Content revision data
==================================================
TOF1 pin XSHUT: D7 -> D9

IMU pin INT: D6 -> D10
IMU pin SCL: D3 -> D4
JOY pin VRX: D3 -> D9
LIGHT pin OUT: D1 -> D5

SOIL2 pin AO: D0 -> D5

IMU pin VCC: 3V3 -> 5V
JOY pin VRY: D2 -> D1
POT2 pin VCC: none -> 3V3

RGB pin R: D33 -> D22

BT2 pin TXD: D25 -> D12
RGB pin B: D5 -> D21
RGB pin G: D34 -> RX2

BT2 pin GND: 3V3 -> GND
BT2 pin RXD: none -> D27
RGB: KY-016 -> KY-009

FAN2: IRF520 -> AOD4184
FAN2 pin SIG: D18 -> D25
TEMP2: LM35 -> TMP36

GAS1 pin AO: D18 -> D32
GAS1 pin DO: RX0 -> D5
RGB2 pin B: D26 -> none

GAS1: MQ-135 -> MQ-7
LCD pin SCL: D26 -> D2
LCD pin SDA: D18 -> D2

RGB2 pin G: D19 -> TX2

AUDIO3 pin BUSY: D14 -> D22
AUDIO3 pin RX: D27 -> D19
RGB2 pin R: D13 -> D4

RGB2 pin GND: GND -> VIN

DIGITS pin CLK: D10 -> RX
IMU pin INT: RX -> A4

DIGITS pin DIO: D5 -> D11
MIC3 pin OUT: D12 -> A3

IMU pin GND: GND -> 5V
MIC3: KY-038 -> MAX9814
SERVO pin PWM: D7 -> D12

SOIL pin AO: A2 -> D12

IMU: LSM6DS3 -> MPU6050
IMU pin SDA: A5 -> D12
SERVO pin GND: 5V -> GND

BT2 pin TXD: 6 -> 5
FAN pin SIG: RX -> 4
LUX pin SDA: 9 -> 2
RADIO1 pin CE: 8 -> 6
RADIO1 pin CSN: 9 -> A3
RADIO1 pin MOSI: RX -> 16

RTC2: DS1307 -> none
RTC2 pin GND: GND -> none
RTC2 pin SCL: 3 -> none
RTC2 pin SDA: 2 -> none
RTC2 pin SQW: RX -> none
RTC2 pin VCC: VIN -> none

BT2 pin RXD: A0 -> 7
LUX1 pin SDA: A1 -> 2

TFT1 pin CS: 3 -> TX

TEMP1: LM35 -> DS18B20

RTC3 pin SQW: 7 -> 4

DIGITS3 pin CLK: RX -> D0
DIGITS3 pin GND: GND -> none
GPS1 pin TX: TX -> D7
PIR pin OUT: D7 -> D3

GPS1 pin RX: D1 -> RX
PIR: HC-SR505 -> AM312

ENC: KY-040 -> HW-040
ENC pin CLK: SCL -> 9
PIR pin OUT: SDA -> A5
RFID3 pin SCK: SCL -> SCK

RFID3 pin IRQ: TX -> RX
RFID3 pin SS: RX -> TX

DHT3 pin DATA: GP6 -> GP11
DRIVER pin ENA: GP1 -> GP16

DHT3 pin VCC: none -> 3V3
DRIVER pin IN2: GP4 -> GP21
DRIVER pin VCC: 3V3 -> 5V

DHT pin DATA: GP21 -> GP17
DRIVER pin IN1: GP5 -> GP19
==================================================
WHAT YOU NEED TO DO
Copy the records above exactly, starting at the line that contains "RADIO1 pin MOSI: RX -> 16" and ending at the last line, and leave out all earlier lines.

RESULT FOR THIS TASK
RADIO1 pin MOSI: RX -> 16

RTC2: DS1307 -> none
RTC2 pin GND: GND -> none
RTC2 pin SCL: 3 -> none
RTC2 pin SDA: 2 -> none
RTC2 pin SQW: RX -> none
RTC2 pin VCC: VIN -> none

BT2 pin RXD: A0 -> 7
LUX1 pin SDA: A1 -> 2

TFT1 pin CS: 3 -> TX

TEMP1: LM35 -> DS18B20

RTC3 pin SQW: 7 -> 4

DIGITS3 pin CLK: RX -> D0
DIGITS3 pin GND: GND -> none
GPS1 pin TX: TX -> D7
PIR pin OUT: D7 -> D3

GPS1 pin RX: D1 -> RX
PIR: HC-SR505 -> AM312

ENC: KY-040 -> HW-040
ENC pin CLK: SCL -> 9
PIR pin OUT: SDA -> A5
RFID3 pin SCK: SCL -> SCK

RFID3 pin IRQ: TX -> RX
RFID3 pin SS: RX -> TX

DHT3 pin DATA: GP6 -> GP11
DRIVER pin ENA: GP1 -> GP16

DHT3 pin VCC: none -> 3V3
DRIVER pin IN2: GP4 -> GP21
DRIVER pin VCC: 3V3 -> 5V

DHT pin DATA: GP21 -> GP17
DRIVER pin IN1: GP5 -> GP19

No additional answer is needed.